Dataset items:
..........

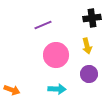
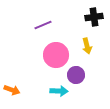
black cross: moved 2 px right, 1 px up
purple circle: moved 13 px left, 1 px down
cyan arrow: moved 2 px right, 2 px down
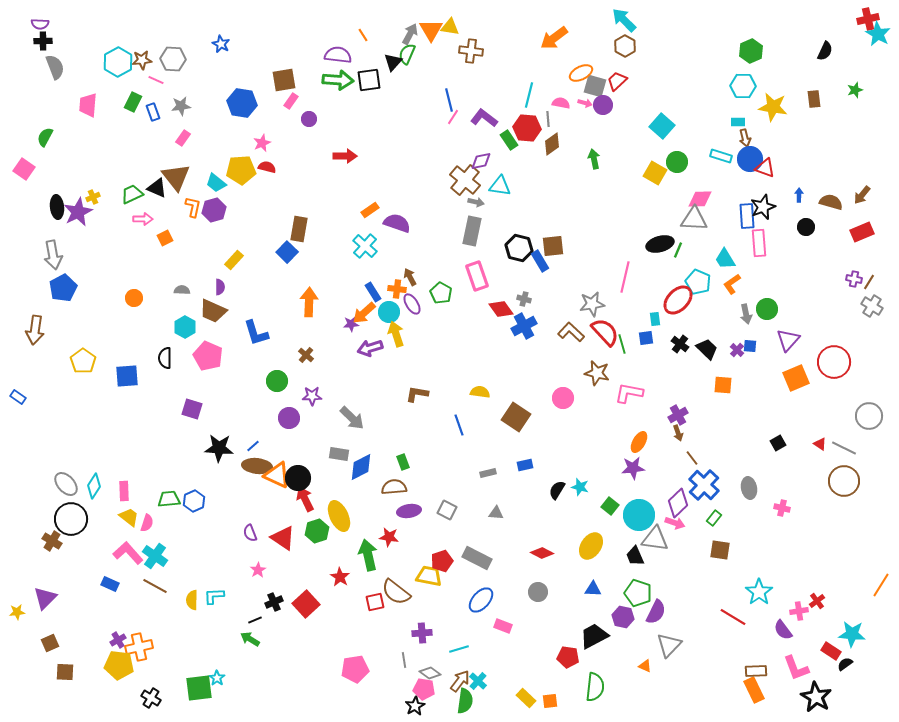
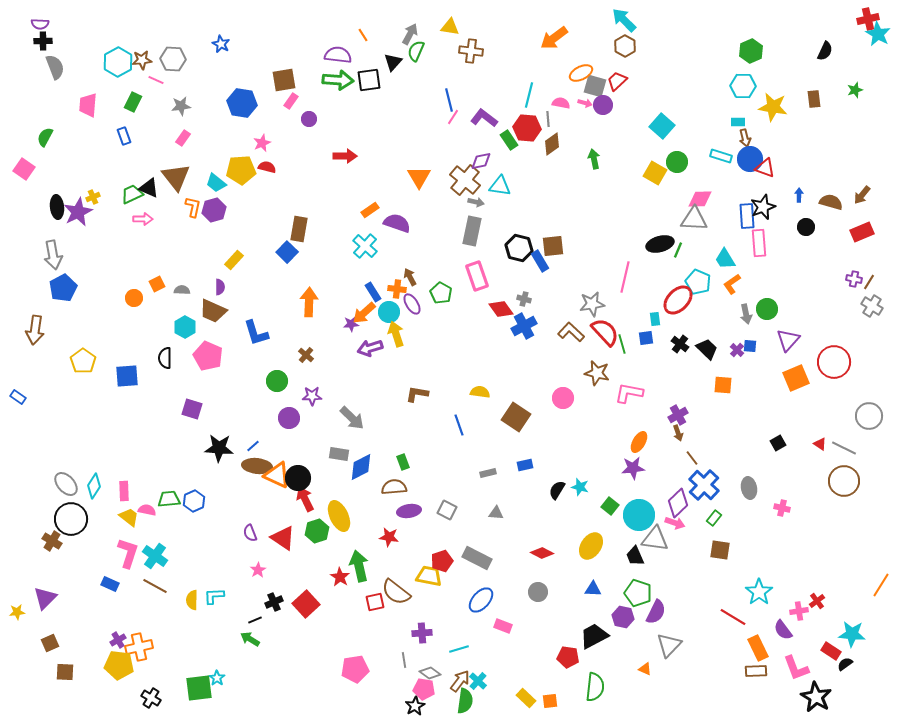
orange triangle at (431, 30): moved 12 px left, 147 px down
green semicircle at (407, 54): moved 9 px right, 3 px up
blue rectangle at (153, 112): moved 29 px left, 24 px down
black triangle at (157, 188): moved 8 px left
orange square at (165, 238): moved 8 px left, 46 px down
pink semicircle at (147, 523): moved 13 px up; rotated 96 degrees counterclockwise
pink L-shape at (128, 553): rotated 60 degrees clockwise
green arrow at (368, 555): moved 9 px left, 11 px down
orange triangle at (645, 666): moved 3 px down
orange rectangle at (754, 690): moved 4 px right, 42 px up
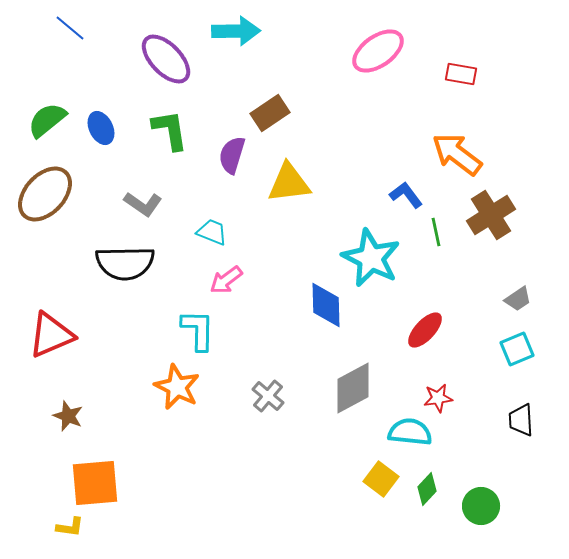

..........

Edit the records so that every "orange" becomes "yellow" and all other wording stays the same. Leave the picture lines out of your version.

black cross: moved 2 px right, 1 px up
purple circle: moved 13 px left, 1 px down
cyan arrow: moved 2 px right, 2 px down
yellow triangle at (431, 30): moved 12 px left, 147 px down
green semicircle at (407, 54): moved 9 px right, 3 px up
blue rectangle at (153, 112): moved 29 px left, 24 px down
black triangle at (157, 188): moved 8 px left
yellow square at (165, 238): moved 8 px left, 46 px down
pink semicircle at (147, 523): moved 13 px up; rotated 96 degrees counterclockwise
pink L-shape at (128, 553): rotated 60 degrees clockwise
green arrow at (368, 555): moved 9 px left, 11 px down
yellow triangle at (645, 666): moved 3 px down
yellow rectangle at (754, 690): moved 4 px right, 42 px up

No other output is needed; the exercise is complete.